Supplied records:

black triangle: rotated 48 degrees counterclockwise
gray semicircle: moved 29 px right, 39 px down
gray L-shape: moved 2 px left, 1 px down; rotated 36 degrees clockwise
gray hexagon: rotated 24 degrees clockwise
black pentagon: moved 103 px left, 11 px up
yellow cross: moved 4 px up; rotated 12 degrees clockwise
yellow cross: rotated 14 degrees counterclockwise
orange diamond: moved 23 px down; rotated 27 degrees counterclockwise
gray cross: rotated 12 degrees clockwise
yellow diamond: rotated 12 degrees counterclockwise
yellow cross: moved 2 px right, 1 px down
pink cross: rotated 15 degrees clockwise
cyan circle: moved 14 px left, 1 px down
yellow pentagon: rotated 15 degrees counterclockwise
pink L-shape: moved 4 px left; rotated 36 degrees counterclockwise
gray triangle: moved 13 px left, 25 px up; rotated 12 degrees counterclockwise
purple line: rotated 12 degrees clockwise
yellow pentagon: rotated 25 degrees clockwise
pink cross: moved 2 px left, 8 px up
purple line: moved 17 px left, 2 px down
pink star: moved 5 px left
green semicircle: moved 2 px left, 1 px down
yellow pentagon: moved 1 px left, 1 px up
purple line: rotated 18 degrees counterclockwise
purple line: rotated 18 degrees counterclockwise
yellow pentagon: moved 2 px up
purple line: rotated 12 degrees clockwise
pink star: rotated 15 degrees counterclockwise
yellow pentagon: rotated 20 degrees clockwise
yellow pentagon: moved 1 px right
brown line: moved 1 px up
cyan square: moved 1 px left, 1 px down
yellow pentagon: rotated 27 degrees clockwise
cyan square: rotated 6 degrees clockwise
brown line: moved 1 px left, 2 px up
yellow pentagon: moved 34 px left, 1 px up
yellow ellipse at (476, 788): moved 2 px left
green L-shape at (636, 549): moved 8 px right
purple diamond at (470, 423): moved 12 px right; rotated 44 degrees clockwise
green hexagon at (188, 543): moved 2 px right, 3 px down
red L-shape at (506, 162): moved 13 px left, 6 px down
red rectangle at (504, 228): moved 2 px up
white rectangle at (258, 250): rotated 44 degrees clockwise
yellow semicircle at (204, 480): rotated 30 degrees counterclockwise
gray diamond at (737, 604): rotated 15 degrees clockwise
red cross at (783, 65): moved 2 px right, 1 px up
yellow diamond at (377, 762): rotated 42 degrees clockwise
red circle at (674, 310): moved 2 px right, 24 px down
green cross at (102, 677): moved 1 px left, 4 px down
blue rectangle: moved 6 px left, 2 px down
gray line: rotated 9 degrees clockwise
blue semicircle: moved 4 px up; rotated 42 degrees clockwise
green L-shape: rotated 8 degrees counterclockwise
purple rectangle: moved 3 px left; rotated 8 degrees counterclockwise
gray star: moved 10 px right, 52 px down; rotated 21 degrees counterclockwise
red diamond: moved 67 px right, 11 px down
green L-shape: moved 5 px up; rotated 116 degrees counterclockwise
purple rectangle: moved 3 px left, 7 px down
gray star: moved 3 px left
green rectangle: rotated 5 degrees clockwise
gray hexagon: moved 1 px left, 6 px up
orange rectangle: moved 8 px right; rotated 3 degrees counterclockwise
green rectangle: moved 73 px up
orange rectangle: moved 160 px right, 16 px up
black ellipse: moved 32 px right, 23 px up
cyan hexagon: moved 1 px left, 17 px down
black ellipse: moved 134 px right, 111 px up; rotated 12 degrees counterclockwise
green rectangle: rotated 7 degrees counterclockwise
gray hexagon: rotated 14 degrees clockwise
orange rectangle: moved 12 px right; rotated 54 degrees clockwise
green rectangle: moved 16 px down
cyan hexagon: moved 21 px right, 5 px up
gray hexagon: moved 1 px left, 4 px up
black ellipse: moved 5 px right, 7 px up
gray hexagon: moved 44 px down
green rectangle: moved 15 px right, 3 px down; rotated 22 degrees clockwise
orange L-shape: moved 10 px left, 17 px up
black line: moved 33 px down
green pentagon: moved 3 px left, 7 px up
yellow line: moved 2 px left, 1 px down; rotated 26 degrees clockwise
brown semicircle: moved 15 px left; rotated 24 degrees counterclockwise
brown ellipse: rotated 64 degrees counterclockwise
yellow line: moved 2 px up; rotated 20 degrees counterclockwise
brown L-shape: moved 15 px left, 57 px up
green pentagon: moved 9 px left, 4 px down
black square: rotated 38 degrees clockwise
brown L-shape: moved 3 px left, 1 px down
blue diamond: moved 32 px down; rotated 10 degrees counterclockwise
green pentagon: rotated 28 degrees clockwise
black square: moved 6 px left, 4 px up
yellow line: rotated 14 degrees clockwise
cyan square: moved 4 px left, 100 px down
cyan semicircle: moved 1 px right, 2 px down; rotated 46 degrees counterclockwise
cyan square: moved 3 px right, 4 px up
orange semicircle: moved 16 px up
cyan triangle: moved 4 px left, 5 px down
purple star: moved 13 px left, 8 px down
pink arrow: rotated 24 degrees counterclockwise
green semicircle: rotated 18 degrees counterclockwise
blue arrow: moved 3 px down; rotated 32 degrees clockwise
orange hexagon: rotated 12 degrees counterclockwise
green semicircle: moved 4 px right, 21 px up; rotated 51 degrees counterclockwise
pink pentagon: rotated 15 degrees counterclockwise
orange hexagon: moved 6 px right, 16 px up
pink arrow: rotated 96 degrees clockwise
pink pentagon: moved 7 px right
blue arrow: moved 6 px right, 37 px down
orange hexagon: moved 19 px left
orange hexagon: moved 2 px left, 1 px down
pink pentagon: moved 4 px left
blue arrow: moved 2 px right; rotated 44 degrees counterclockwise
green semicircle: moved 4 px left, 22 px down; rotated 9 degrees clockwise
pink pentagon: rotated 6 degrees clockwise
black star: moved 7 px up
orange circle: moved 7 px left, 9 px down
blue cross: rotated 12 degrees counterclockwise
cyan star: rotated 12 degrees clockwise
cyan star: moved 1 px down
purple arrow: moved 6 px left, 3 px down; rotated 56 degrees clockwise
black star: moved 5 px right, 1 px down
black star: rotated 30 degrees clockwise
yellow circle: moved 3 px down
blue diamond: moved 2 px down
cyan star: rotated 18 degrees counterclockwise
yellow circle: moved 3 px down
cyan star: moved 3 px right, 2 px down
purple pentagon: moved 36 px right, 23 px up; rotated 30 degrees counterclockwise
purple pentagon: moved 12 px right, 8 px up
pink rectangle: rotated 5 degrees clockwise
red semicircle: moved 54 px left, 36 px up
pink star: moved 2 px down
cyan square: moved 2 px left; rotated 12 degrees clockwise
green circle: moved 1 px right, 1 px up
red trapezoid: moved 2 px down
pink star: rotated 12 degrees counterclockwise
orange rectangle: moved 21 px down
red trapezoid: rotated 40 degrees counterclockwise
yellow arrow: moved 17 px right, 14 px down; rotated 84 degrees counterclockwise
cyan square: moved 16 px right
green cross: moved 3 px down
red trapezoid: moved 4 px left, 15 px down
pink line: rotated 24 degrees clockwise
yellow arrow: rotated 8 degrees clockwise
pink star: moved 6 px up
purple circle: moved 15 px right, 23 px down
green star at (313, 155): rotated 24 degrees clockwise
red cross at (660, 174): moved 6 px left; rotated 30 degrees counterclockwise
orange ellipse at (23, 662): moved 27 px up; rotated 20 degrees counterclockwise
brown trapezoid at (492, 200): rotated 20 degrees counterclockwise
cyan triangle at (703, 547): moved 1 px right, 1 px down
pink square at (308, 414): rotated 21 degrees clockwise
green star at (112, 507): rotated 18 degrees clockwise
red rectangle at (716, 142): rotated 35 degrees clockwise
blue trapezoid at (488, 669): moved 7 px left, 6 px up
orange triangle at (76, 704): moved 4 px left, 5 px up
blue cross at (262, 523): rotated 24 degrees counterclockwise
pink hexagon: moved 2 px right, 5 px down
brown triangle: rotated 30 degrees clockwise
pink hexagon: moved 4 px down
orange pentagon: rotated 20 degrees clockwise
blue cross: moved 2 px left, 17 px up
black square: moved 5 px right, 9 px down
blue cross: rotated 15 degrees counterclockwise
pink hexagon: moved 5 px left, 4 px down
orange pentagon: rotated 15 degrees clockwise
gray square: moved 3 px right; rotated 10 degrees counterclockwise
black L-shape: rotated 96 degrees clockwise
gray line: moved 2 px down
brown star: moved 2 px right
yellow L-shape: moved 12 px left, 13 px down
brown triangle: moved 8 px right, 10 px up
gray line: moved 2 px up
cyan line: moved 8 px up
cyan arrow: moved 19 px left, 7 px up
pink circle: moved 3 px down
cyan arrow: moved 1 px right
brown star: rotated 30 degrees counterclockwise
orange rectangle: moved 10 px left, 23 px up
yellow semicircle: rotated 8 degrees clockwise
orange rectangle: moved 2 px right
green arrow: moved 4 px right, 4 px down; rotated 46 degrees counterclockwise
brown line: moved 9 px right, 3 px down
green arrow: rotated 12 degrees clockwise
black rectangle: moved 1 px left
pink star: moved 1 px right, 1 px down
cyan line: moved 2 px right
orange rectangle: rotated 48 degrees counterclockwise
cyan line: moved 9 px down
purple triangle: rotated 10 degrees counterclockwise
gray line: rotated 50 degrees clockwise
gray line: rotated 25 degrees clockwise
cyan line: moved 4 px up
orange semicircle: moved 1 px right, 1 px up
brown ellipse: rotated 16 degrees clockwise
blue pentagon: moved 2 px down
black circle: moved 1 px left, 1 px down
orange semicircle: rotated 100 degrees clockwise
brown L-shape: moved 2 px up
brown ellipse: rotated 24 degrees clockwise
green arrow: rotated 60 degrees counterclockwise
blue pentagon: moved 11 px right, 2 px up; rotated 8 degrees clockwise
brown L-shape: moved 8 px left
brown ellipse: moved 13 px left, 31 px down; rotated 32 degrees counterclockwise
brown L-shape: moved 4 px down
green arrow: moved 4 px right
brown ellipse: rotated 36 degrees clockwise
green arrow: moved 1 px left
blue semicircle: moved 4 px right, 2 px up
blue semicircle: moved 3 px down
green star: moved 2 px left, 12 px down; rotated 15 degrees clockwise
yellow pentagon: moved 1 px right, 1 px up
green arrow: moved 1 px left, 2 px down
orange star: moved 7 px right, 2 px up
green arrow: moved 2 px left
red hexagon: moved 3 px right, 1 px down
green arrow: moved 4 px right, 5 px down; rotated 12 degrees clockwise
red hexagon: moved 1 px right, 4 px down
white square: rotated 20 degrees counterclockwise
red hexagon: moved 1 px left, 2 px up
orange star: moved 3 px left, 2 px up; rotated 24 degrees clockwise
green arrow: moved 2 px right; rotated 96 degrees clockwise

Task objective: Pick out every item above that contains the string "white". Copy each such line in full.

Completed exercise:
white rectangle at (258, 250): rotated 44 degrees clockwise
white square: rotated 20 degrees counterclockwise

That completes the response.